Given the records below, pull every line with the word "DGND" into the answer.

[TASK INPUTS]
___

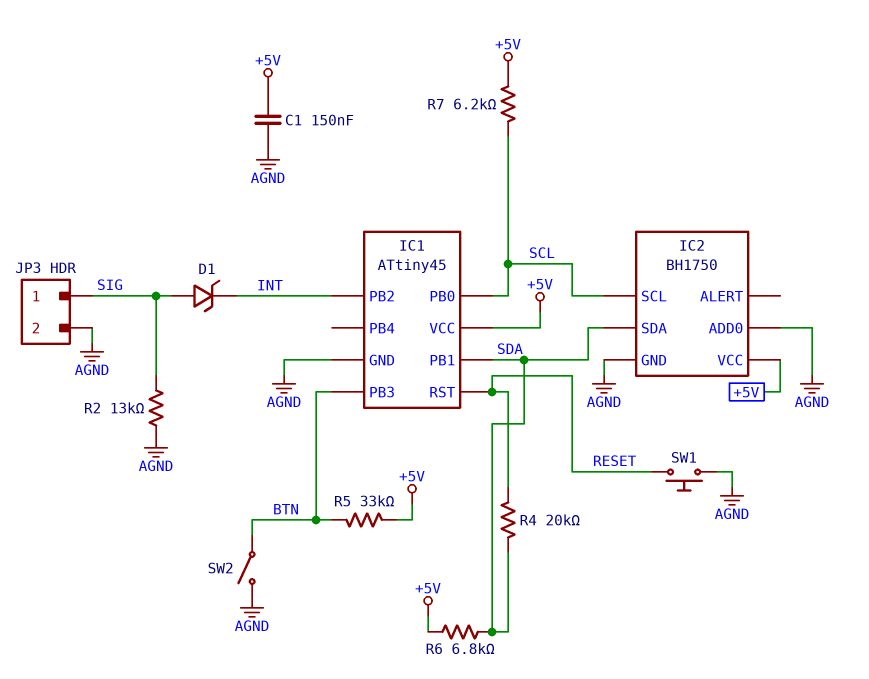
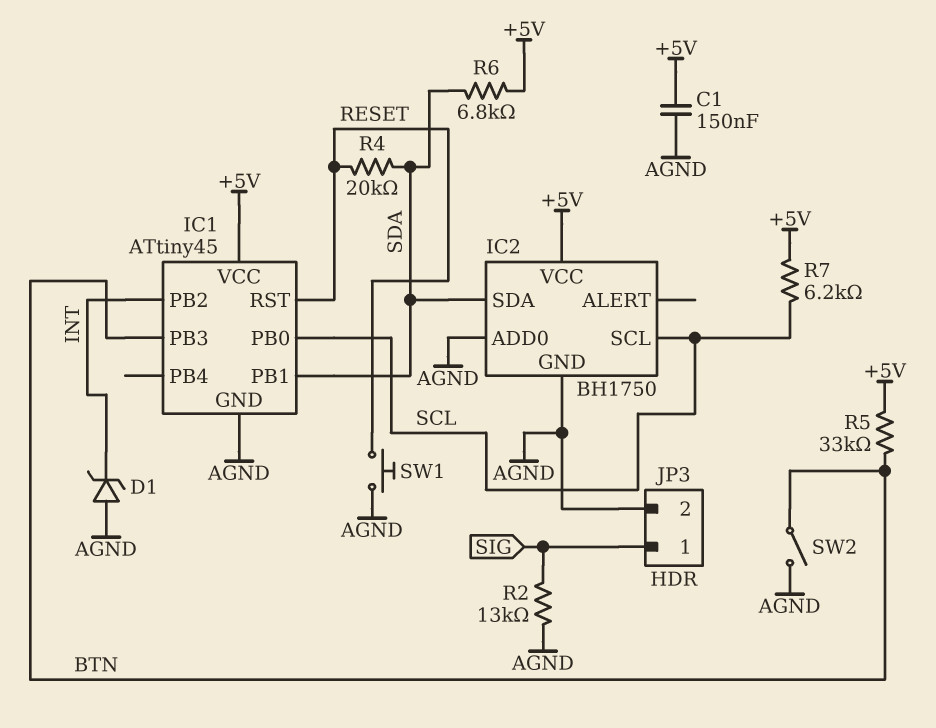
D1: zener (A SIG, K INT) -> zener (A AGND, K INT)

___

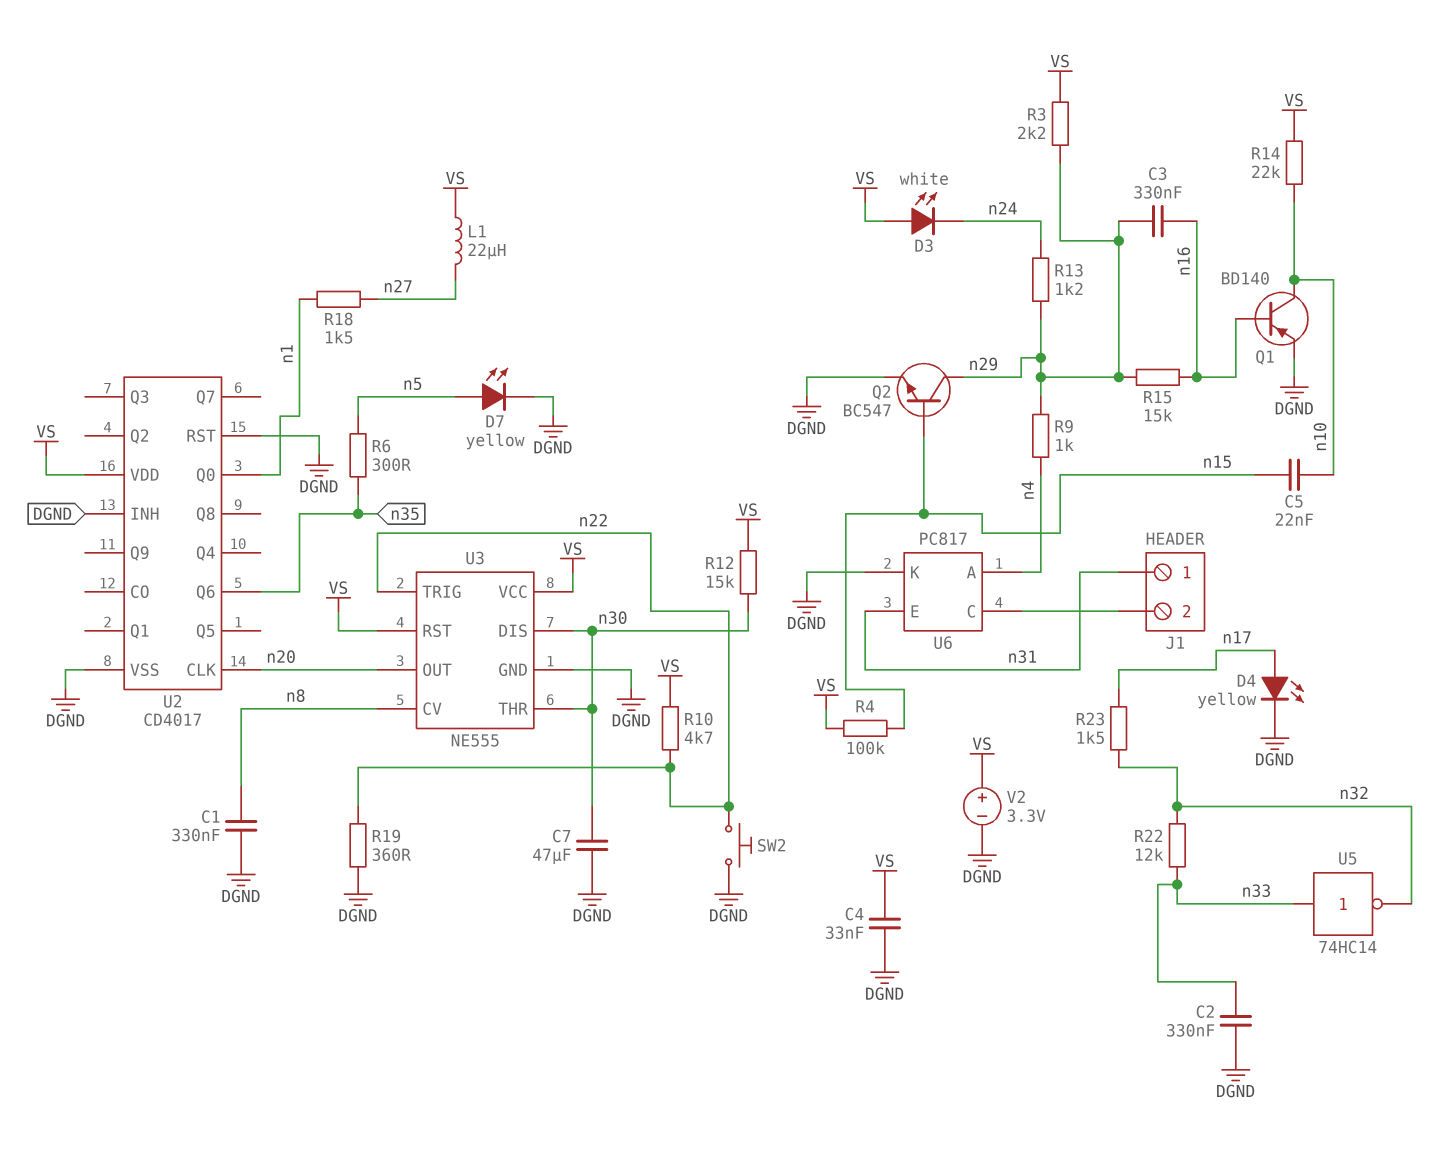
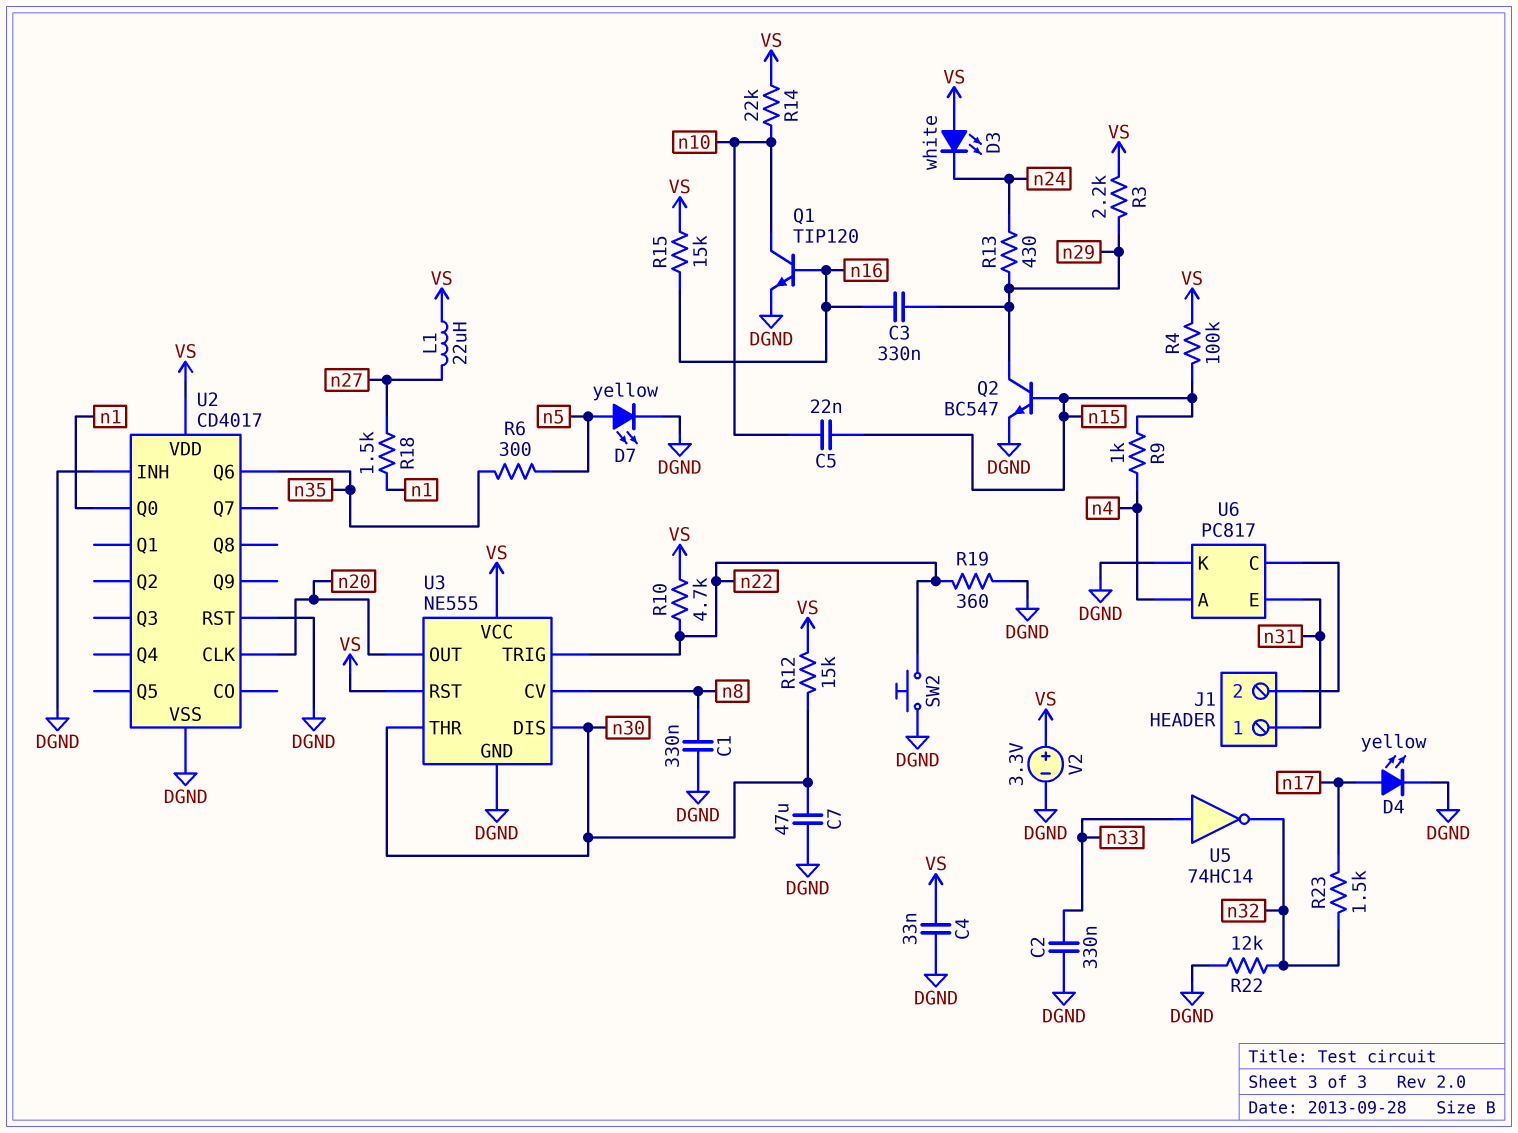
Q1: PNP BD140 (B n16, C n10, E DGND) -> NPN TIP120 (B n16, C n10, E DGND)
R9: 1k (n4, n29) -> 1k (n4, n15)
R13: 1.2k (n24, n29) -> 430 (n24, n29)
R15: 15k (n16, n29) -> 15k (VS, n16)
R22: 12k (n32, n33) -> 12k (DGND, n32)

___

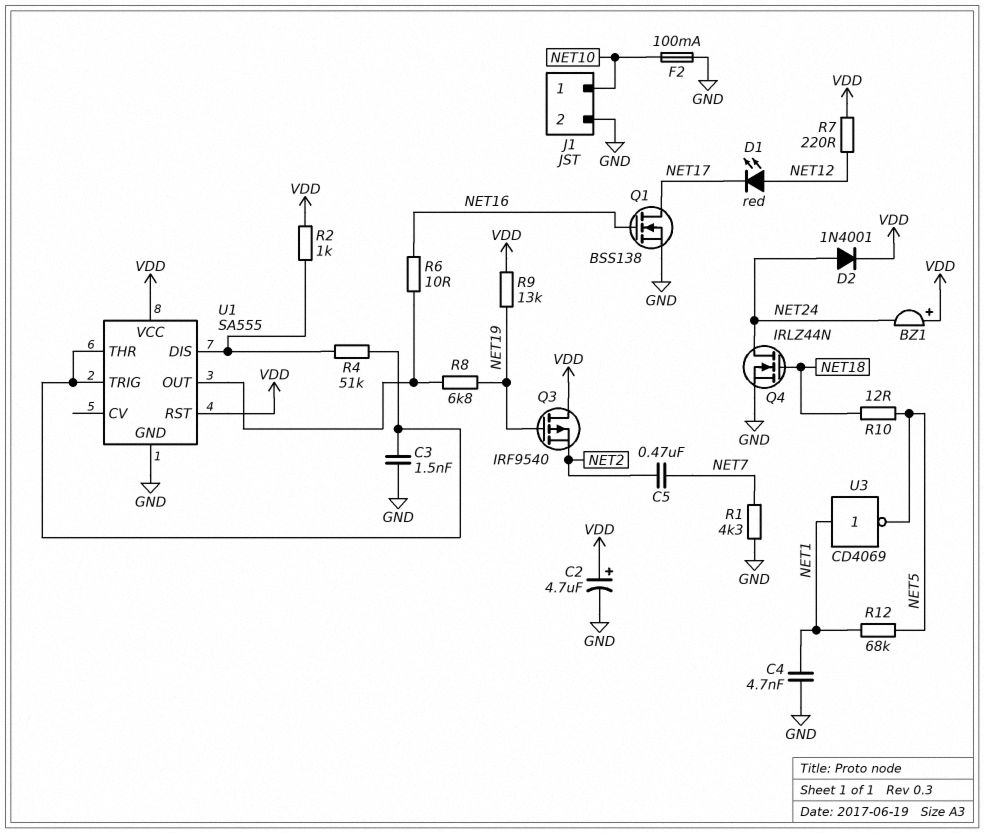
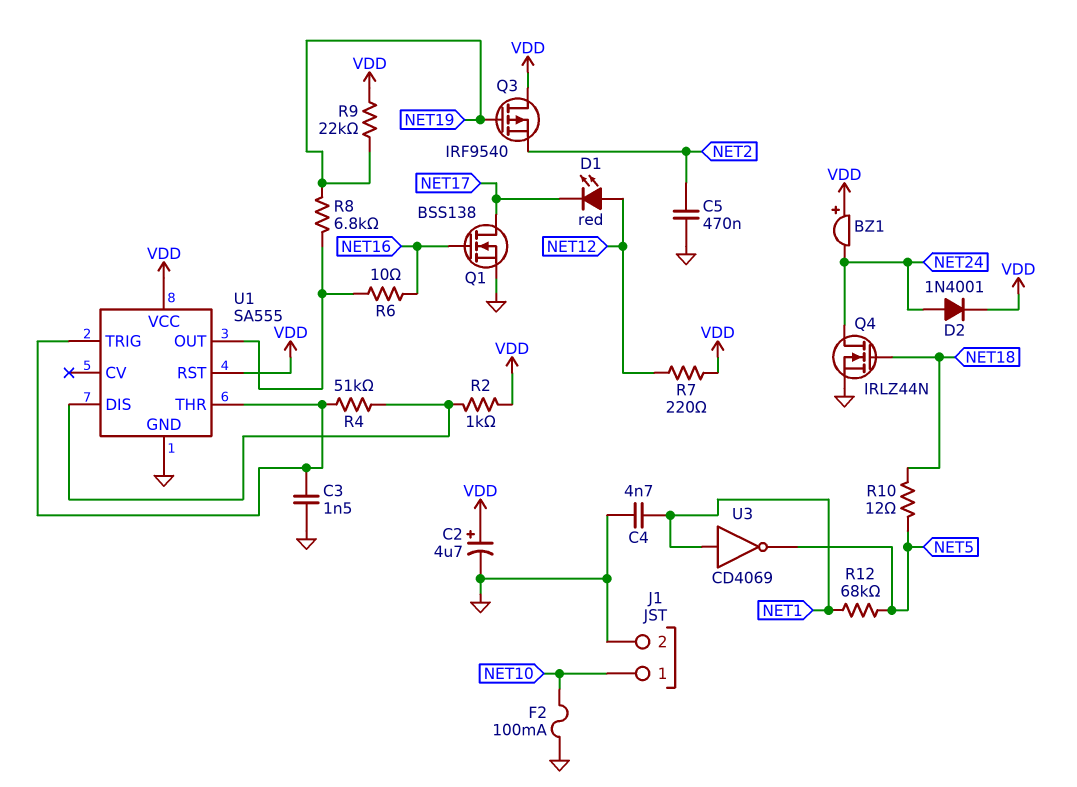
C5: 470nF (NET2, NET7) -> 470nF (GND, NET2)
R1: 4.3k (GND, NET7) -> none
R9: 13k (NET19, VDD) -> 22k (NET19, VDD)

___

[TASK RESULT]
Q1: PNP BD140 (B n16, C n10, E DGND) -> NPN TIP120 (B n16, C n10, E DGND)
R22: 12k (n32, n33) -> 12k (DGND, n32)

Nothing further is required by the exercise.